EXERCISE DESCRIPTION
The records below need to be copied in full. Match them exactly.

LISTED ENTRIES
= = =

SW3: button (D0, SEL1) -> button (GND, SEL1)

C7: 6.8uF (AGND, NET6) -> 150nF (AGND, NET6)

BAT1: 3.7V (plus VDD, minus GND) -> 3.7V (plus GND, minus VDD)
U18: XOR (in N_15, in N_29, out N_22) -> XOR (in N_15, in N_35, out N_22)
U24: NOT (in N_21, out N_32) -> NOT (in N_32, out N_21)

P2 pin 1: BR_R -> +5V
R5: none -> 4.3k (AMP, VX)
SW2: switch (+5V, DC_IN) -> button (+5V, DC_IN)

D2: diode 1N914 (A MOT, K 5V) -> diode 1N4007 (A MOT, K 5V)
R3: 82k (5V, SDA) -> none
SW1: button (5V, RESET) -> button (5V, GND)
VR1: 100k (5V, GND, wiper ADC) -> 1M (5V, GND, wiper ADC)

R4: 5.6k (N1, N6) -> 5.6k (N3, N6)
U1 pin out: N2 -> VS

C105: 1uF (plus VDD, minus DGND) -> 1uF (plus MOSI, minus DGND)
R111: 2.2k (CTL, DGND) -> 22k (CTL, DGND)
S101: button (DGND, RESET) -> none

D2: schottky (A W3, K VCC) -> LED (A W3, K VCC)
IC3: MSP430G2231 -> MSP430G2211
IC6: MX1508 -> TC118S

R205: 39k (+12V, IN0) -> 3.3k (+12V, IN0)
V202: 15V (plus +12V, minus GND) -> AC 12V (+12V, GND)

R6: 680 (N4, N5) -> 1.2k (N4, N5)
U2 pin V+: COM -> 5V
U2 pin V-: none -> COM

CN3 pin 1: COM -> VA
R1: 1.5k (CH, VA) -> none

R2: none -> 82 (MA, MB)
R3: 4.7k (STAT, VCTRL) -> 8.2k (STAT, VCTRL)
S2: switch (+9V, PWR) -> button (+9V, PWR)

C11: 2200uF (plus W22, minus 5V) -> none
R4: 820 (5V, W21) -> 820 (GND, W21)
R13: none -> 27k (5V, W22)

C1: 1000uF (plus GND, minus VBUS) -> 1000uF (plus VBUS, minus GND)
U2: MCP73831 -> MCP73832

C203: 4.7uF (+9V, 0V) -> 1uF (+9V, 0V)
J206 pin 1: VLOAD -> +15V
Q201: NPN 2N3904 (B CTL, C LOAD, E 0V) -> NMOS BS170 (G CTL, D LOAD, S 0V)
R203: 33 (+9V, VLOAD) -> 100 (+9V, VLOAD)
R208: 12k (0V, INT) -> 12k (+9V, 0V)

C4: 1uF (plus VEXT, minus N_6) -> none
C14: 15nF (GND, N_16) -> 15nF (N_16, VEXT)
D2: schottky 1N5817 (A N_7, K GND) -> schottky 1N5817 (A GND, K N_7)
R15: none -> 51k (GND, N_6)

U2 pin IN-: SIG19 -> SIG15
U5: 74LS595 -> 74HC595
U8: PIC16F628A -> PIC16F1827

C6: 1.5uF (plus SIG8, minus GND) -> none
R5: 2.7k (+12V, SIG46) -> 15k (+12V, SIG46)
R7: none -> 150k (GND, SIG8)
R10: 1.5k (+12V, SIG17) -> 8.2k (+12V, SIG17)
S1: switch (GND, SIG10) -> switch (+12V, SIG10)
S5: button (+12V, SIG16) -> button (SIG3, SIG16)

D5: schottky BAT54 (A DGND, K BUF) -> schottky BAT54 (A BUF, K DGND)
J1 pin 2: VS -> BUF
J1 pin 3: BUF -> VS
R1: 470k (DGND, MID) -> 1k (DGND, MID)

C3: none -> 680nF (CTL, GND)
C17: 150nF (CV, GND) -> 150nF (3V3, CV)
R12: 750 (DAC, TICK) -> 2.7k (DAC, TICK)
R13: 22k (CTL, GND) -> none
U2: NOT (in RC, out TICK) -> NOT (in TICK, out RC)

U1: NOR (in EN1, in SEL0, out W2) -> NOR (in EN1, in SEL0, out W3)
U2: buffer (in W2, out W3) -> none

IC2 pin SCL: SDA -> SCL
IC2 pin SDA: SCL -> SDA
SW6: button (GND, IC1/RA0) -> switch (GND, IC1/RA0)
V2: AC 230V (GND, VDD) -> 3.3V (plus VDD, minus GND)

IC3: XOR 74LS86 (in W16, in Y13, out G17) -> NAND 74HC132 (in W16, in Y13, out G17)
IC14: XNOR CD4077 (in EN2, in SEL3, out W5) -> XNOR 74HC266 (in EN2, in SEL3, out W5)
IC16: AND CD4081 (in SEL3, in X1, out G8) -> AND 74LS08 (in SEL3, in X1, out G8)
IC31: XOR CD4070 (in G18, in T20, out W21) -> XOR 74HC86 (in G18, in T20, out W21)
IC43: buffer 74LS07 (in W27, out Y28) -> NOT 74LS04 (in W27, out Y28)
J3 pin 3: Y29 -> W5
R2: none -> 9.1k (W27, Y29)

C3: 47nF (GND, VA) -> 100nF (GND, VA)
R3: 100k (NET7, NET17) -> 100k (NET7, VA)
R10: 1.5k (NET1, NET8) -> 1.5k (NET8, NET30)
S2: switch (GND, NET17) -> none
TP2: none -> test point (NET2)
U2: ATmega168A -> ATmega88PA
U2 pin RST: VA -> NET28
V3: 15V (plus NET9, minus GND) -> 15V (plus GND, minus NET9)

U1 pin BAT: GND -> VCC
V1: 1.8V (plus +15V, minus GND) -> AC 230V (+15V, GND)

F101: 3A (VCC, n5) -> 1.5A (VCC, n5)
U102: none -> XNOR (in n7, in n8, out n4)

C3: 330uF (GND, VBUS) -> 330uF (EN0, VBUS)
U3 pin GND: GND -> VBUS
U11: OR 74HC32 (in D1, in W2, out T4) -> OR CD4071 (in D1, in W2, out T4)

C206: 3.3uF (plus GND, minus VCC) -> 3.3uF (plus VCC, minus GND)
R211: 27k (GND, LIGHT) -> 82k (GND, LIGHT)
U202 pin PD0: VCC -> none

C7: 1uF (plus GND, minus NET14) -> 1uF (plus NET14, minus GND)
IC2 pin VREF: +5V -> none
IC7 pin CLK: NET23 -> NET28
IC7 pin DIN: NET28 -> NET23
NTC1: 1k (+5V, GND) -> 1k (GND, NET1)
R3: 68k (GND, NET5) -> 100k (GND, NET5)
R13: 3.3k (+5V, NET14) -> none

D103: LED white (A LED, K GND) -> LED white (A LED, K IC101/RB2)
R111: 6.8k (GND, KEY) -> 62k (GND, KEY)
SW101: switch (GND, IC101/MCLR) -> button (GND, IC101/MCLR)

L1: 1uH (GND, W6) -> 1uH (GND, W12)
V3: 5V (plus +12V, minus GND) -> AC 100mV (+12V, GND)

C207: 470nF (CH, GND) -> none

= = =

RESULT
SW3: button (D0, SEL1) -> button (GND, SEL1)

C7: 6.8uF (AGND, NET6) -> 150nF (AGND, NET6)

BAT1: 3.7V (plus VDD, minus GND) -> 3.7V (plus GND, minus VDD)
U18: XOR (in N_15, in N_29, out N_22) -> XOR (in N_15, in N_35, out N_22)
U24: NOT (in N_21, out N_32) -> NOT (in N_32, out N_21)

P2 pin 1: BR_R -> +5V
R5: none -> 4.3k (AMP, VX)
SW2: switch (+5V, DC_IN) -> button (+5V, DC_IN)

D2: diode 1N914 (A MOT, K 5V) -> diode 1N4007 (A MOT, K 5V)
R3: 82k (5V, SDA) -> none
SW1: button (5V, RESET) -> button (5V, GND)
VR1: 100k (5V, GND, wiper ADC) -> 1M (5V, GND, wiper ADC)

R4: 5.6k (N1, N6) -> 5.6k (N3, N6)
U1 pin out: N2 -> VS

C105: 1uF (plus VDD, minus DGND) -> 1uF (plus MOSI, minus DGND)
R111: 2.2k (CTL, DGND) -> 22k (CTL, DGND)
S101: button (DGND, RESET) -> none

D2: schottky (A W3, K VCC) -> LED (A W3, K VCC)
IC3: MSP430G2231 -> MSP430G2211
IC6: MX1508 -> TC118S

R205: 39k (+12V, IN0) -> 3.3k (+12V, IN0)
V202: 15V (plus +12V, minus GND) -> AC 12V (+12V, GND)

R6: 680 (N4, N5) -> 1.2k (N4, N5)
U2 pin V+: COM -> 5V
U2 pin V-: none -> COM

CN3 pin 1: COM -> VA
R1: 1.5k (CH, VA) -> none

R2: none -> 82 (MA, MB)
R3: 4.7k (STAT, VCTRL) -> 8.2k (STAT, VCTRL)
S2: switch (+9V, PWR) -> button (+9V, PWR)

C11: 2200uF (plus W22, minus 5V) -> none
R4: 820 (5V, W21) -> 820 (GND, W21)
R13: none -> 27k (5V, W22)

C1: 1000uF (plus GND, minus VBUS) -> 1000uF (plus VBUS, minus GND)
U2: MCP73831 -> MCP73832

C203: 4.7uF (+9V, 0V) -> 1uF (+9V, 0V)
J206 pin 1: VLOAD -> +15V
Q201: NPN 2N3904 (B CTL, C LOAD, E 0V) -> NMOS BS170 (G CTL, D LOAD, S 0V)
R203: 33 (+9V, VLOAD) -> 100 (+9V, VLOAD)
R208: 12k (0V, INT) -> 12k (+9V, 0V)

C4: 1uF (plus VEXT, minus N_6) -> none
C14: 15nF (GND, N_16) -> 15nF (N_16, VEXT)
D2: schottky 1N5817 (A N_7, K GND) -> schottky 1N5817 (A GND, K N_7)
R15: none -> 51k (GND, N_6)

U2 pin IN-: SIG19 -> SIG15
U5: 74LS595 -> 74HC595
U8: PIC16F628A -> PIC16F1827

C6: 1.5uF (plus SIG8, minus GND) -> none
R5: 2.7k (+12V, SIG46) -> 15k (+12V, SIG46)
R7: none -> 150k (GND, SIG8)
R10: 1.5k (+12V, SIG17) -> 8.2k (+12V, SIG17)
S1: switch (GND, SIG10) -> switch (+12V, SIG10)
S5: button (+12V, SIG16) -> button (SIG3, SIG16)

D5: schottky BAT54 (A DGND, K BUF) -> schottky BAT54 (A BUF, K DGND)
J1 pin 2: VS -> BUF
J1 pin 3: BUF -> VS
R1: 470k (DGND, MID) -> 1k (DGND, MID)

C3: none -> 680nF (CTL, GND)
C17: 150nF (CV, GND) -> 150nF (3V3, CV)
R12: 750 (DAC, TICK) -> 2.7k (DAC, TICK)
R13: 22k (CTL, GND) -> none
U2: NOT (in RC, out TICK) -> NOT (in TICK, out RC)

U1: NOR (in EN1, in SEL0, out W2) -> NOR (in EN1, in SEL0, out W3)
U2: buffer (in W2, out W3) -> none

IC2 pin SCL: SDA -> SCL
IC2 pin SDA: SCL -> SDA
SW6: button (GND, IC1/RA0) -> switch (GND, IC1/RA0)
V2: AC 230V (GND, VDD) -> 3.3V (plus VDD, minus GND)

IC3: XOR 74LS86 (in W16, in Y13, out G17) -> NAND 74HC132 (in W16, in Y13, out G17)
IC14: XNOR CD4077 (in EN2, in SEL3, out W5) -> XNOR 74HC266 (in EN2, in SEL3, out W5)
IC16: AND CD4081 (in SEL3, in X1, out G8) -> AND 74LS08 (in SEL3, in X1, out G8)
IC31: XOR CD4070 (in G18, in T20, out W21) -> XOR 74HC86 (in G18, in T20, out W21)
IC43: buffer 74LS07 (in W27, out Y28) -> NOT 74LS04 (in W27, out Y28)
J3 pin 3: Y29 -> W5
R2: none -> 9.1k (W27, Y29)

C3: 47nF (GND, VA) -> 100nF (GND, VA)
R3: 100k (NET7, NET17) -> 100k (NET7, VA)
R10: 1.5k (NET1, NET8) -> 1.5k (NET8, NET30)
S2: switch (GND, NET17) -> none
TP2: none -> test point (NET2)
U2: ATmega168A -> ATmega88PA
U2 pin RST: VA -> NET28
V3: 15V (plus NET9, minus GND) -> 15V (plus GND, minus NET9)

U1 pin BAT: GND -> VCC
V1: 1.8V (plus +15V, minus GND) -> AC 230V (+15V, GND)

F101: 3A (VCC, n5) -> 1.5A (VCC, n5)
U102: none -> XNOR (in n7, in n8, out n4)

C3: 330uF (GND, VBUS) -> 330uF (EN0, VBUS)
U3 pin GND: GND -> VBUS
U11: OR 74HC32 (in D1, in W2, out T4) -> OR CD4071 (in D1, in W2, out T4)

C206: 3.3uF (plus GND, minus VCC) -> 3.3uF (plus VCC, minus GND)
R211: 27k (GND, LIGHT) -> 82k (GND, LIGHT)
U202 pin PD0: VCC -> none

C7: 1uF (plus GND, minus NET14) -> 1uF (plus NET14, minus GND)
IC2 pin VREF: +5V -> none
IC7 pin CLK: NET23 -> NET28
IC7 pin DIN: NET28 -> NET23
NTC1: 1k (+5V, GND) -> 1k (GND, NET1)
R3: 68k (GND, NET5) -> 100k (GND, NET5)
R13: 3.3k (+5V, NET14) -> none

D103: LED white (A LED, K GND) -> LED white (A LED, K IC101/RB2)
R111: 6.8k (GND, KEY) -> 62k (GND, KEY)
SW101: switch (GND, IC101/MCLR) -> button (GND, IC101/MCLR)

L1: 1uH (GND, W6) -> 1uH (GND, W12)
V3: 5V (plus +12V, minus GND) -> AC 100mV (+12V, GND)

C207: 470nF (CH, GND) -> none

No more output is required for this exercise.